→ EXERCISE AIM:
Retype exactly what appears below from the line containing "brown ball: 12 -> 10" down to the line containing "turquoise watering can: 9 -> 10", keeping both end lines. Do not include pictures.

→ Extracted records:
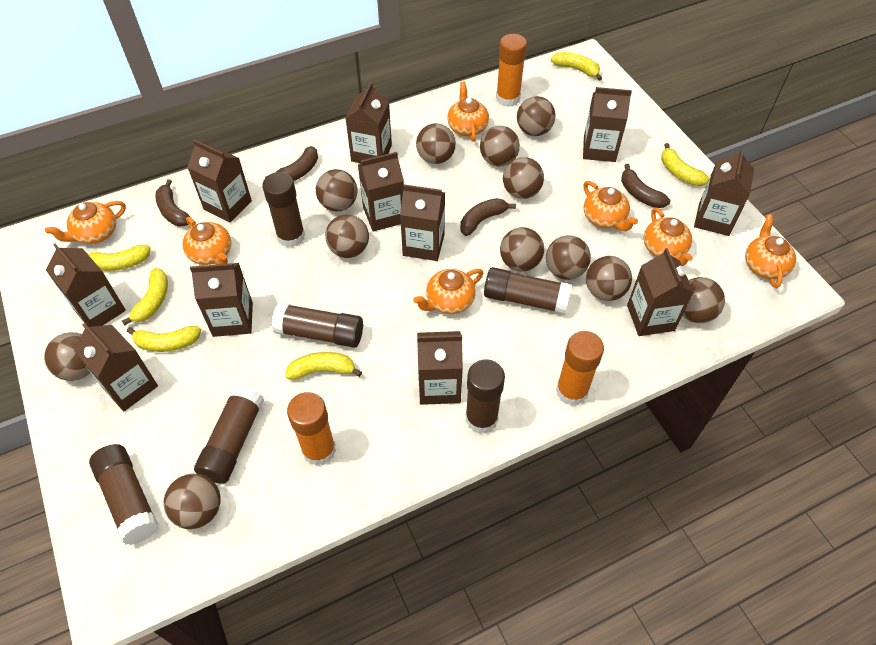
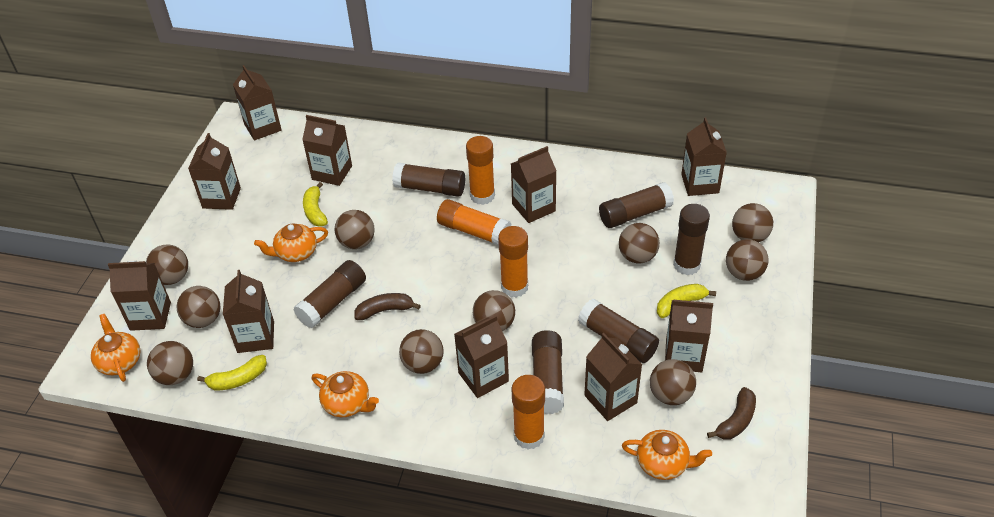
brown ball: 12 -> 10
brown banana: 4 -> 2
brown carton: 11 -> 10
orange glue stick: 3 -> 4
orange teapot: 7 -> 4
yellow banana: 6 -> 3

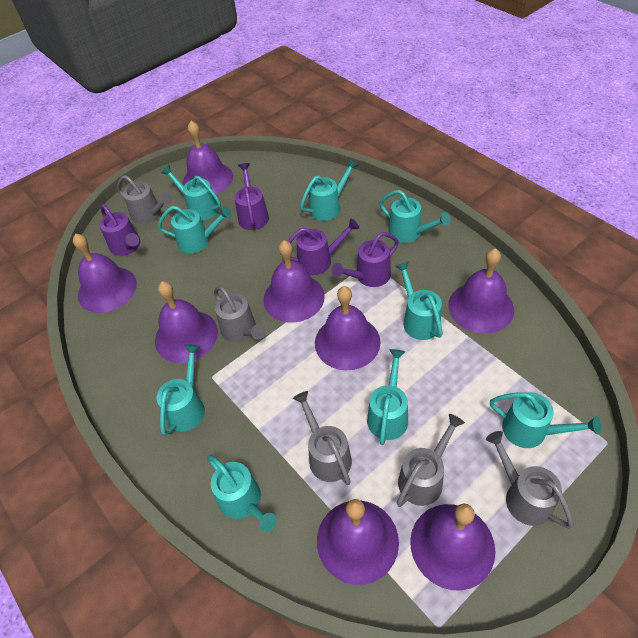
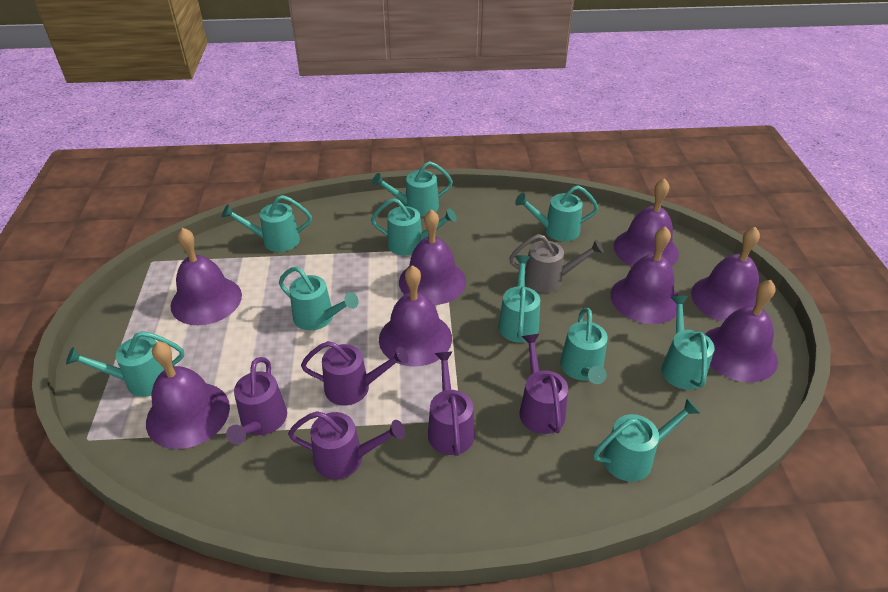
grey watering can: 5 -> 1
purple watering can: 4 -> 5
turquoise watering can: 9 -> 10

...

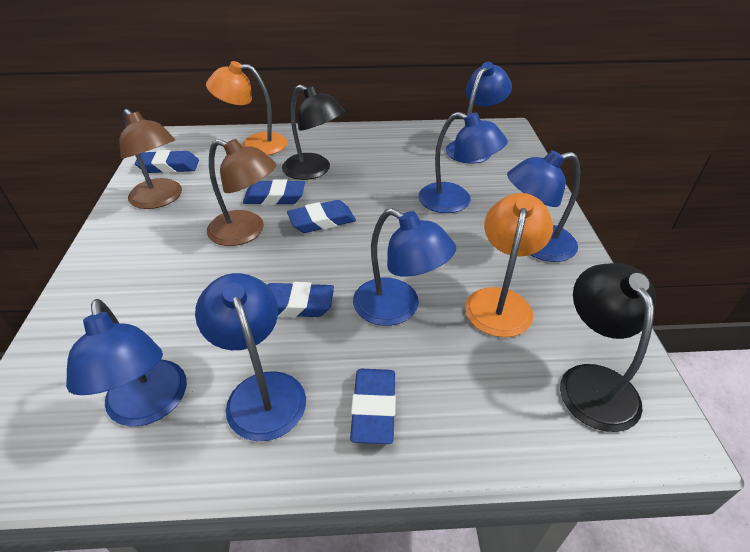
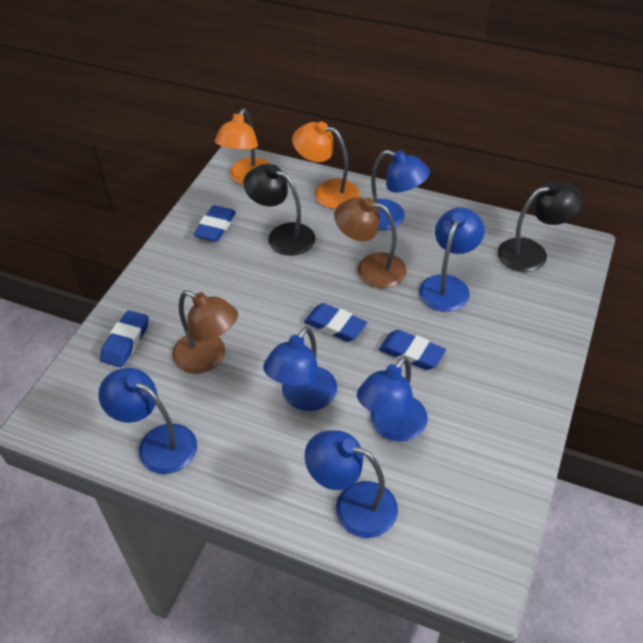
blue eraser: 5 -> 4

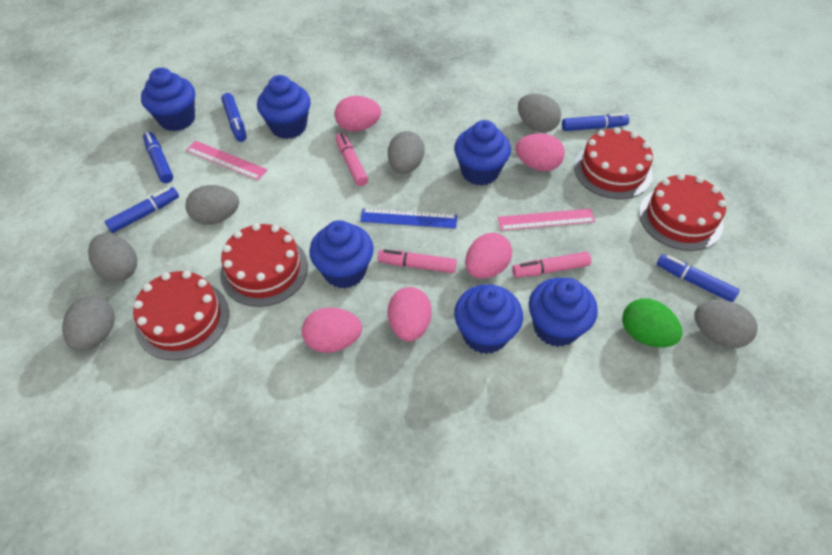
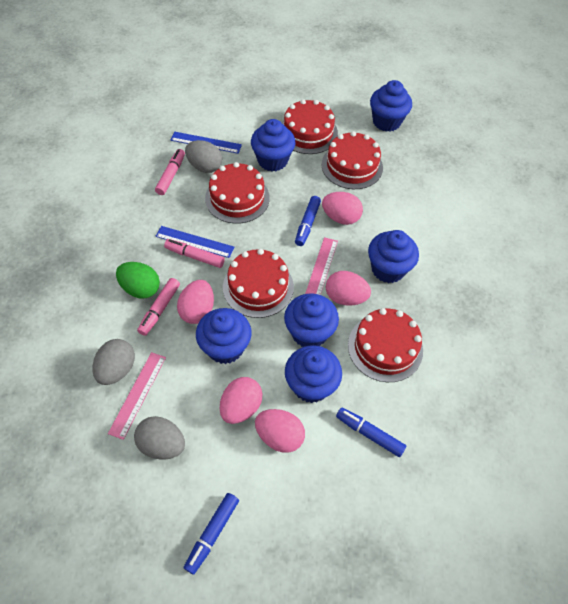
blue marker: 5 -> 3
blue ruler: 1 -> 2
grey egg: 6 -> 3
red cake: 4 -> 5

→ REPLY TO THE TASK:
brown ball: 12 -> 10
brown banana: 4 -> 2
brown carton: 11 -> 10
orange glue stick: 3 -> 4
orange teapot: 7 -> 4
yellow banana: 6 -> 3

grey watering can: 5 -> 1
purple watering can: 4 -> 5
turquoise watering can: 9 -> 10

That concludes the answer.